> **Overhead images with object lists**
>>>
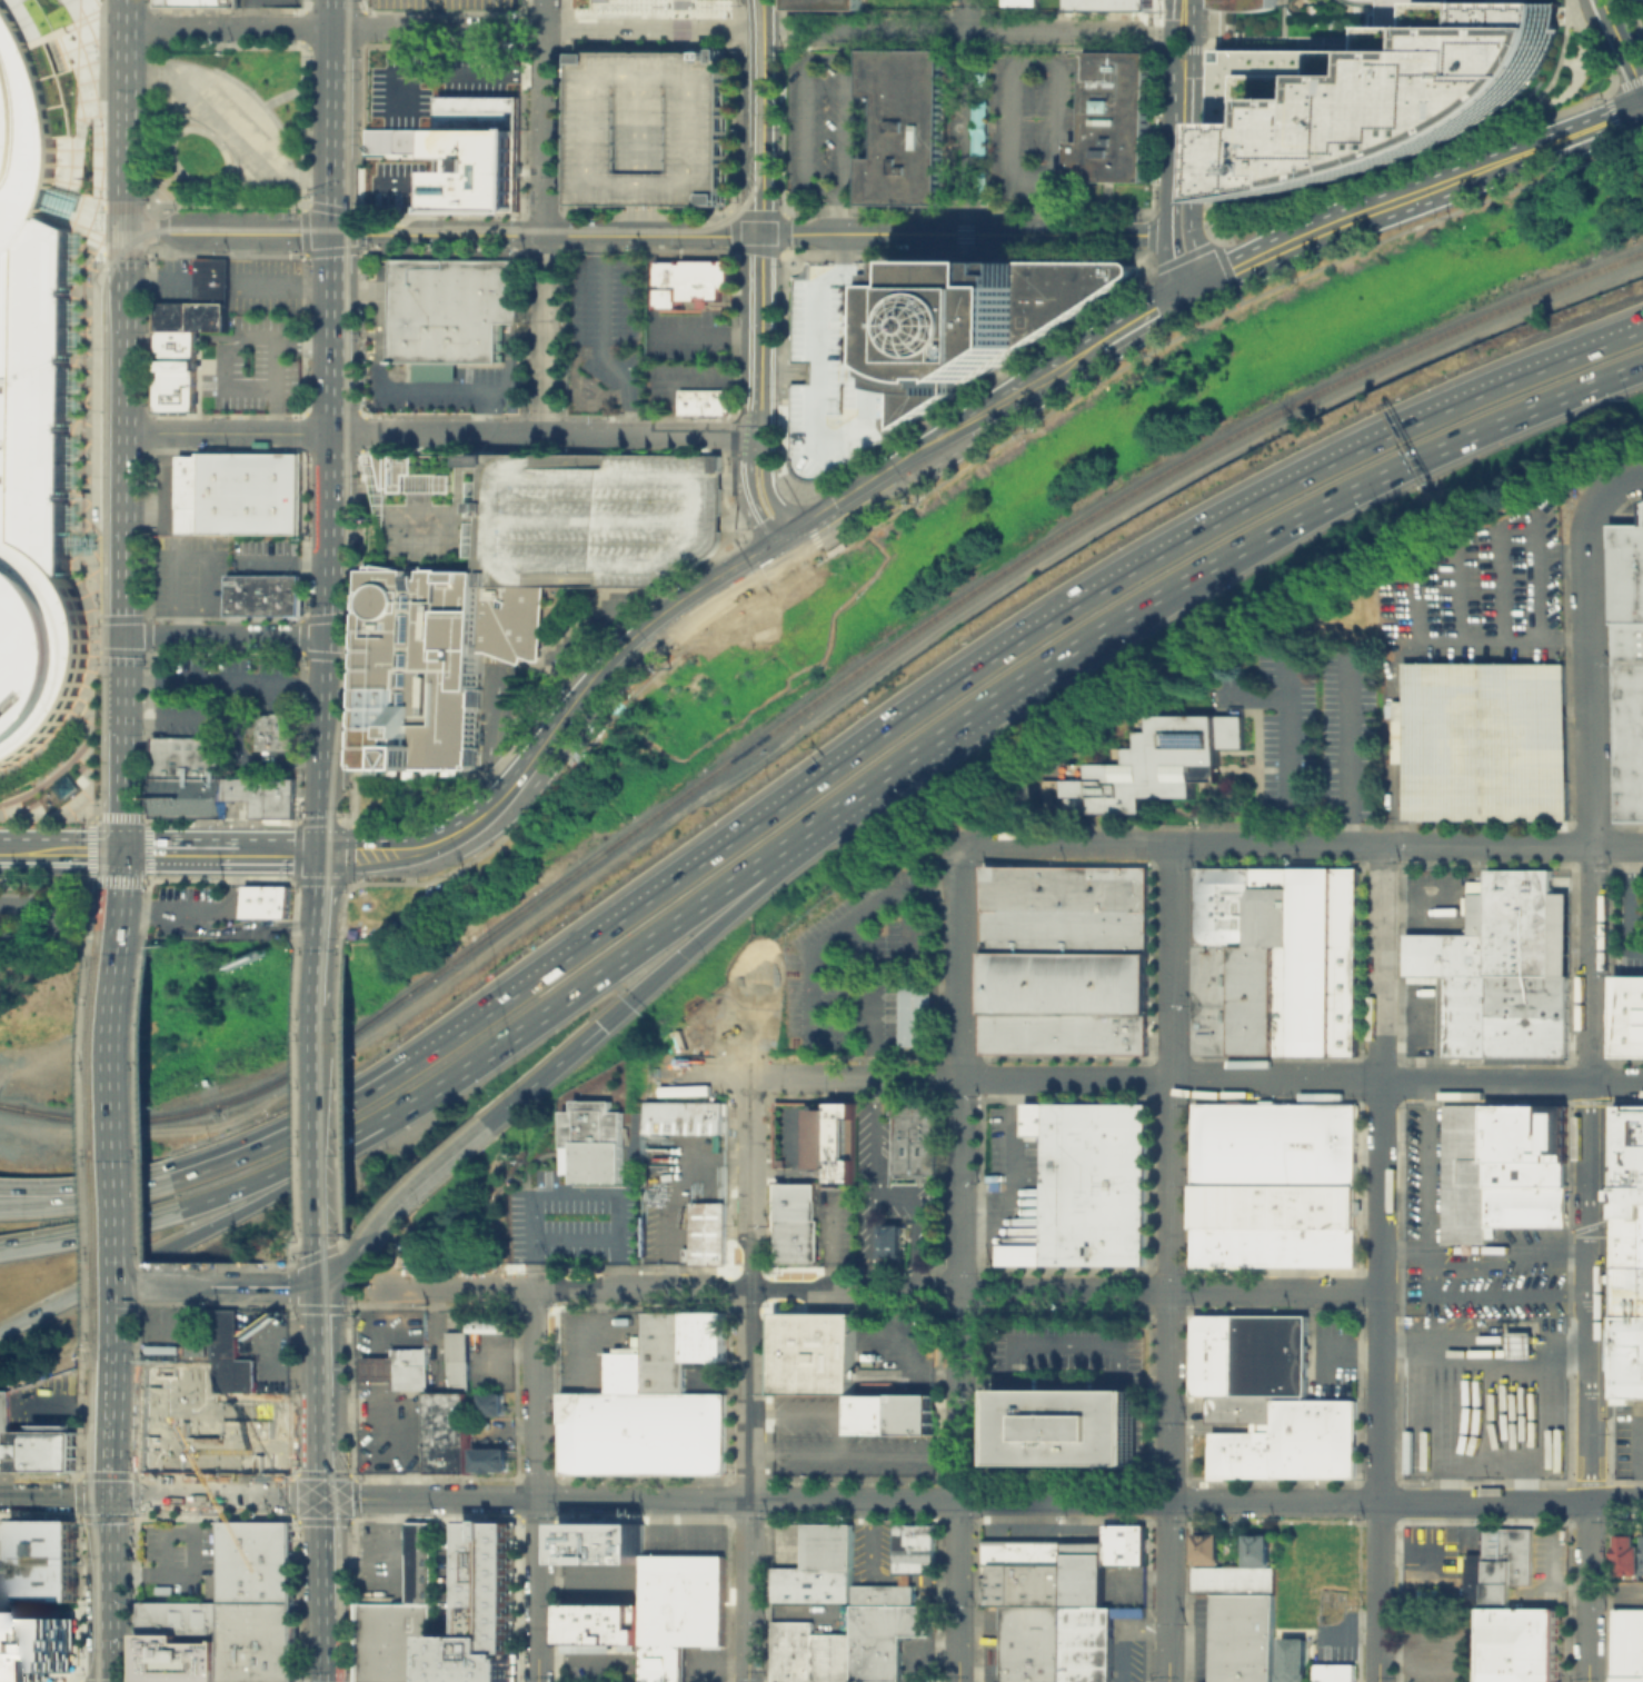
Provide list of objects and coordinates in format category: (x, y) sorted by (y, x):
building: (197, 2)
parking lot: (268, 2)
parking lot: (441, 2)
building: (1019, 3)
building: (1358, 3)
building: (1245, 4)
road: (362, 5)
building: (825, 5)
park: (968, 6)
building: (1113, 6)
building: (653, 7)
road: (81, 11)
building: (1397, 11)
road: (247, 13)
road: (763, 15)
road: (21, 18)
road: (362, 20)
road: (151, 26)
road: (335, 27)
road: (654, 29)
road: (973, 30)
road: (304, 36)
road: (325, 45)
road: (1623, 46)
road: (814, 58)
road: (1012, 60)
road: (154, 80)
parking lot: (435, 81)
road: (1183, 87)
road: (302, 92)
building: (1371, 94)
road: (125, 116)
road: (965, 117)
building: (1114, 122)
park: (225, 123)
road: (151, 124)
parking lot: (1033, 124)
road: (304, 125)
building: (648, 126)
parking lot: (648, 126)
building: (978, 127)
parking lot: (824, 128)
building: (904, 129)
road: (227, 130)
fountain: (954, 130)
road: (763, 132)
building: (466, 150)
road: (302, 181)
road: (1179, 181)
parking lot: (400, 182)
road: (1421, 193)
road: (153, 202)
building: (71, 203)
road: (138, 205)
road: (313, 205)
road: (328, 208)
road: (1056, 208)
road: (1175, 212)
road: (838, 214)
railway: (401, 216)
road: (543, 216)
road: (334, 217)
road: (151, 219)
road: (303, 220)
railway: (185, 229)
road: (1195, 231)
traffic signals: (125, 233)
traffic signals: (333, 234)
road: (969, 234)
road: (444, 235)
road: (1184, 265)
road: (285, 282)
building: (691, 284)
parking lot: (266, 289)
traffic signals: (1205, 289)
building: (985, 315)
building: (452, 316)
road: (1152, 316)
parking lot: (605, 332)
road: (705, 332)
road: (141, 333)
road: (176, 333)
building: (189, 333)
parking lot: (687, 333)
road: (225, 334)
road: (601, 340)
road: (303, 342)
road: (1559, 355)
building: (840, 362)
parking lot: (840, 362)
road: (221, 364)
parking lot: (252, 366)
road: (1626, 368)
road: (784, 371)
road: (685, 376)
parking lot: (680, 378)
parking lot: (450, 387)
road: (758, 393)
building: (702, 401)
building: (33, 424)
road: (229, 433)
road: (545, 433)
road: (819, 434)
road: (362, 443)
road: (460, 444)
road: (944, 444)
road: (102, 450)
road: (366, 453)
building: (396, 471)
railway: (345, 474)
road: (451, 474)
road: (1619, 487)
road: (1345, 492)
building: (240, 497)
road: (1242, 503)
building: (599, 517)
parking lot: (599, 517)
road: (360, 529)
road: (88, 534)
road: (186, 552)
parking lot: (261, 555)
road: (284, 559)
road: (740, 577)
railway: (352, 590)
road: (124, 592)
road: (332, 595)
parking lot: (1489, 595)
building: (263, 599)
railway: (91, 611)
road: (346, 616)
road: (109, 618)
traffic signals: (124, 635)
road: (228, 635)
traffic signals: (332, 635)
road: (591, 643)
road: (649, 648)
road: (1399, 653)
building: (441, 661)
building: (1629, 672)
road: (1592, 673)
parking lot: (237, 677)
road: (228, 681)
railway: (814, 697)
road: (359, 699)
parking lot: (183, 714)
road: (165, 717)
road: (817, 717)
parking lot: (1309, 724)
building: (279, 733)
road: (512, 735)
building: (1486, 739)
road: (1285, 745)
road: (1350, 750)
road: (253, 751)
building: (1149, 764)
building: (189, 778)
building: (269, 793)
building: (78, 797)
road: (328, 803)
road: (766, 810)
road: (840, 821)
road: (457, 840)
road: (1067, 843)
road: (1383, 844)
road: (1617, 845)
road: (711, 848)
road: (61, 850)
traffic signals: (122, 850)
road: (181, 850)
traffic signals: (326, 851)
road: (754, 863)
building: (273, 899)
road: (326, 899)
road: (211, 911)
parking lot: (213, 913)
parking lot: (37, 919)
road: (60, 921)
parking lot: (1628, 922)
road: (276, 925)
building: (1064, 959)
road: (961, 960)
building: (1275, 960)
road: (1591, 962)
parking lot: (859, 966)
building: (1503, 969)
road: (324, 975)
building: (914, 1015)
building: (1628, 1015)
traffic signals: (599, 1023)
road: (0, 1066)
road: (543, 1073)
road: (961, 1077)
road: (1276, 1078)
road: (1511, 1080)
railway: (332, 1090)
railway: (11, 1106)
building: (684, 1116)
road: (324, 1117)
road: (291, 1126)
building: (1524, 1133)
building: (913, 1136)
road: (121, 1140)
parking lot: (799, 1140)
building: (832, 1140)
building: (597, 1144)
railway: (99, 1145)
parking lot: (1010, 1145)
road: (301, 1158)
road: (1011, 1162)
road: (1427, 1164)
road: (797, 1165)
road: (1171, 1172)
building: (1524, 1173)
road: (429, 1174)
building: (1462, 1174)
road: (669, 1181)
building: (1273, 1183)
road: (875, 1184)
building: (1087, 1184)
parking lot: (678, 1188)
parking lot: (885, 1189)
road: (110, 1190)
road: (24, 1196)
road: (580, 1200)
road: (24, 1204)
building: (1524, 1205)
building: (793, 1221)
road: (215, 1222)
parking lot: (578, 1222)
parking lot: (834, 1222)
road: (912, 1225)
road: (89, 1230)
building: (707, 1231)
building: (890, 1240)
railway: (331, 1242)
road: (829, 1243)
parking lot: (1468, 1244)
road: (1413, 1249)
building: (1628, 1250)
road: (1508, 1255)
road: (325, 1259)
road: (356, 1261)
road: (1380, 1263)
road: (1428, 1282)
traffic signals: (121, 1285)
road: (169, 1285)
road: (273, 1285)
traffic signals: (329, 1285)
road: (881, 1290)
road: (1590, 1292)
road: (1509, 1296)
road: (374, 1304)
road: (341, 1309)
building: (494, 1321)
road: (1347, 1344)
building: (1518, 1344)
parking lot: (273, 1345)
parking lot: (596, 1345)
parking lot: (1067, 1351)
building: (237, 1353)
building: (813, 1354)
building: (1212, 1354)
building: (1269, 1354)
parking lot: (1330, 1354)
parking lot: (896, 1355)
building: (462, 1359)
building: (403, 1367)
road: (329, 1376)
parking lot: (706, 1377)
road: (749, 1379)
road: (959, 1379)
road: (539, 1394)
parking lot: (50, 1402)
building: (494, 1402)
building: (651, 1403)
building: (1240, 1408)
road: (113, 1412)
road: (811, 1415)
building: (894, 1416)
building: (212, 1422)
building: (1067, 1422)
building: (450, 1431)
parking lot: (495, 1432)
parking lot: (1627, 1437)
parking lot: (840, 1442)
building: (1290, 1442)
building: (33, 1447)
road: (854, 1454)
building: (491, 1458)
railway: (334, 1466)
road: (328, 1483)
road: (55, 1496)
traffic signals: (111, 1496)
road: (219, 1497)
traffic signals: (327, 1498)
road: (433, 1498)
road: (1091, 1501)
railway: (94, 1510)
parking lot: (683, 1537)
building: (602, 1542)
building: (1123, 1543)
parking lot: (788, 1544)
road: (389, 1545)
building: (913, 1546)
building: (1204, 1548)
building: (1255, 1550)
road: (327, 1551)
building: (1628, 1554)
building: (1642, 1554)
parking lot: (175, 1557)
road: (453, 1558)
parking lot: (884, 1560)
parking lot: (1429, 1560)
building: (46, 1561)
building: (257, 1561)
parking lot: (383, 1563)
building: (419, 1563)
building: (1497, 1565)
building: (818, 1566)
road: (188, 1572)
building: (1041, 1573)
parking lot: (448, 1578)
building: (1231, 1578)
parking lot: (602, 1582)
parking lot: (1122, 1584)
road: (111, 1589)
road: (538, 1590)
road: (1169, 1591)
building: (883, 1593)
road: (1589, 1593)
building: (679, 1610)
building: (1127, 1610)
building: (482, 1611)
parking lot: (817, 1615)
building: (180, 1616)
building: (601, 1622)
building: (884, 1637)
parking lot: (1202, 1637)
building: (1241, 1637)
building: (257, 1641)
road: (327, 1643)
building: (395, 1643)
parking lot: (991, 1643)
building: (1031, 1643)
building: (1086, 1643)
building: (1519, 1643)
building: (1627, 1644)
parking lot: (1437, 1646)
building: (35, 1647)
parking lot: (1126, 1649)
building: (791, 1651)
road: (596, 1656)
building: (831, 1656)
parking lot: (917, 1658)
building: (178, 1659)
building: (1291, 1659)
parking lot: (703, 1664)
parking lot: (589, 1671)
building: (1334, 1673)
<<<
> **Activity**
Scan the records for the string "signals" and show every line that contains it.

> **Task response**
traffic signals: (125, 233)
traffic signals: (333, 234)
traffic signals: (1205, 289)
traffic signals: (124, 635)
traffic signals: (332, 635)
traffic signals: (122, 850)
traffic signals: (326, 851)
traffic signals: (599, 1023)
traffic signals: (121, 1285)
traffic signals: (329, 1285)
traffic signals: (111, 1496)
traffic signals: (327, 1498)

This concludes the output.